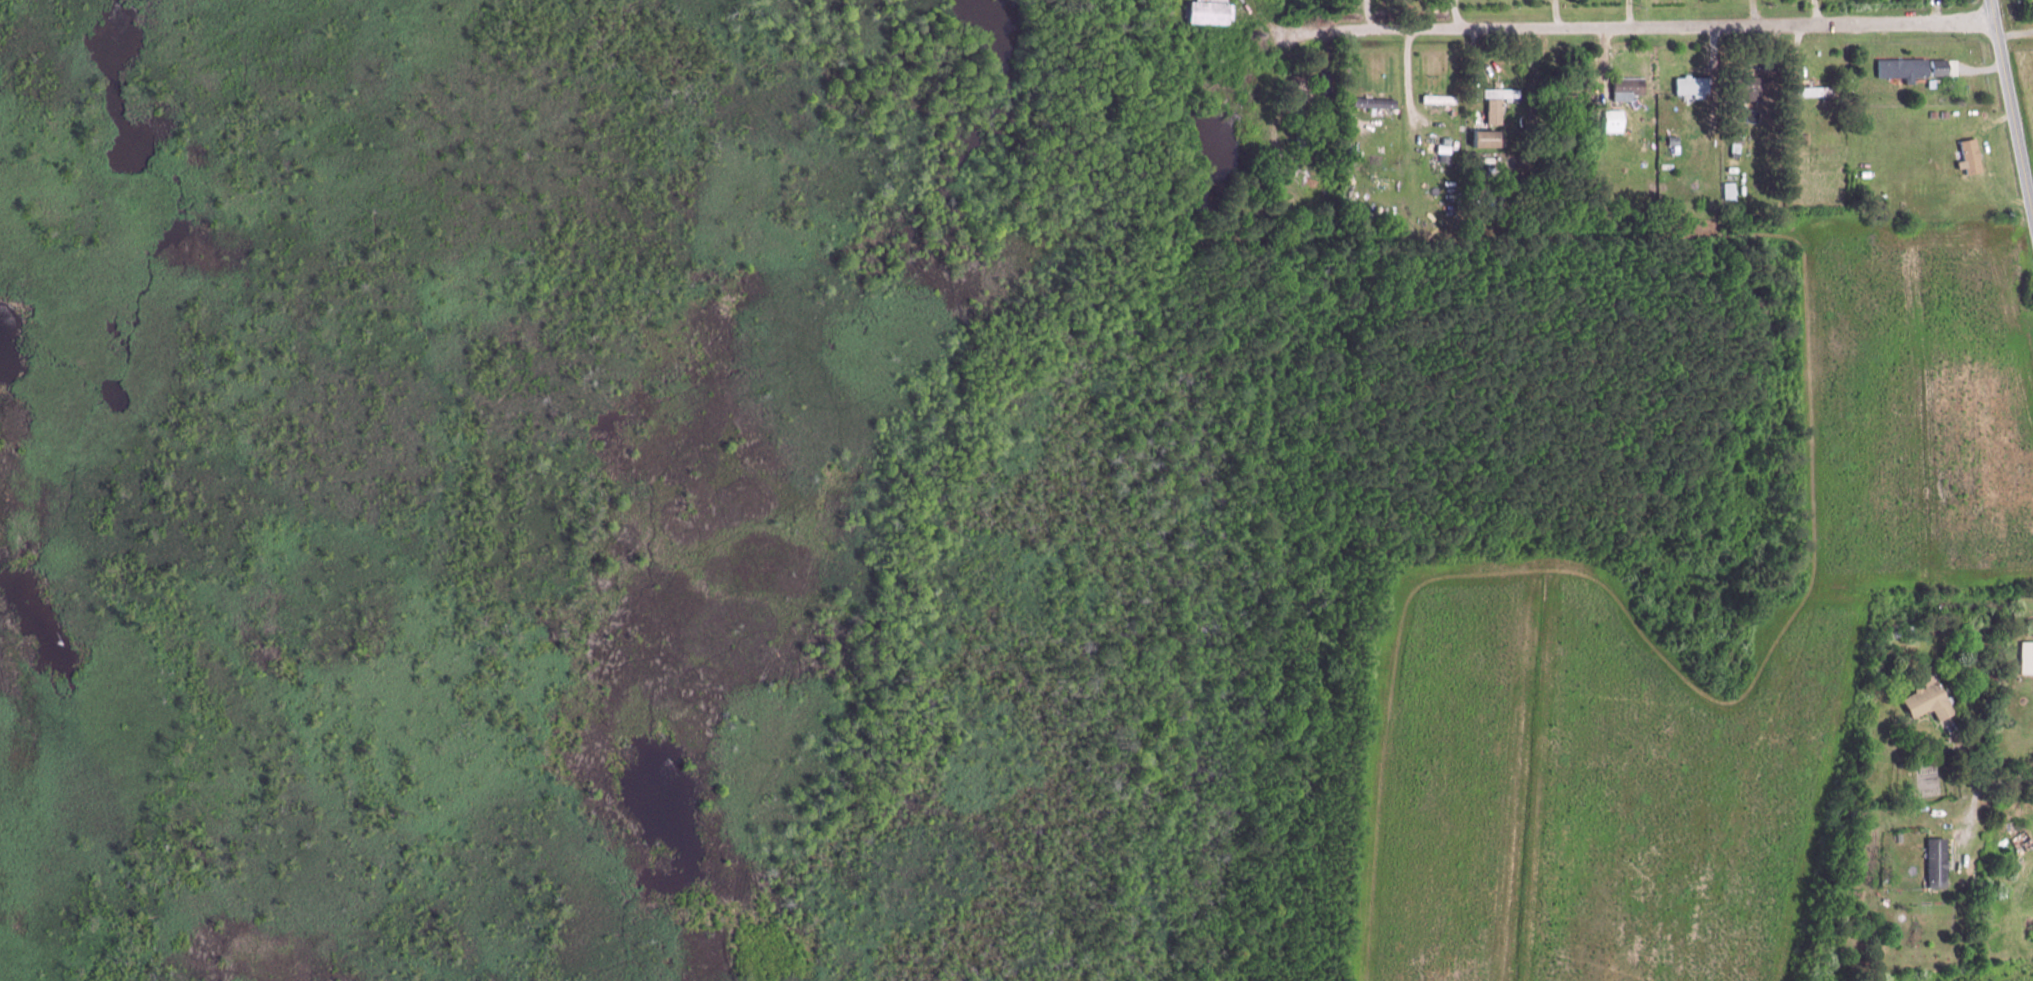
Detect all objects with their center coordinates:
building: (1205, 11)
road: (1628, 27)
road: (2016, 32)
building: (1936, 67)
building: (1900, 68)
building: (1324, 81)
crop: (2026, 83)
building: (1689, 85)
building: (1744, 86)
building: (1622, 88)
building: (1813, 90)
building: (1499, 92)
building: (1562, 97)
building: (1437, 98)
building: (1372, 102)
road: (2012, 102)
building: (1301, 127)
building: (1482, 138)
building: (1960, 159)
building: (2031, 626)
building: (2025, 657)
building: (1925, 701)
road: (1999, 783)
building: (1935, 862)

The problem:
Everything in the listing above is to be given again exactly, apart from the pictures.

Answer box:
Detect all objects with their center coordinates:
building: (1205, 11)
road: (1628, 27)
road: (2016, 32)
building: (1936, 67)
building: (1900, 68)
building: (1324, 81)
crop: (2026, 83)
building: (1689, 85)
building: (1744, 86)
building: (1622, 88)
building: (1813, 90)
building: (1499, 92)
building: (1562, 97)
building: (1437, 98)
building: (1372, 102)
road: (2012, 102)
building: (1301, 127)
building: (1482, 138)
building: (1960, 159)
building: (2031, 626)
building: (2025, 657)
building: (1925, 701)
road: (1999, 783)
building: (1935, 862)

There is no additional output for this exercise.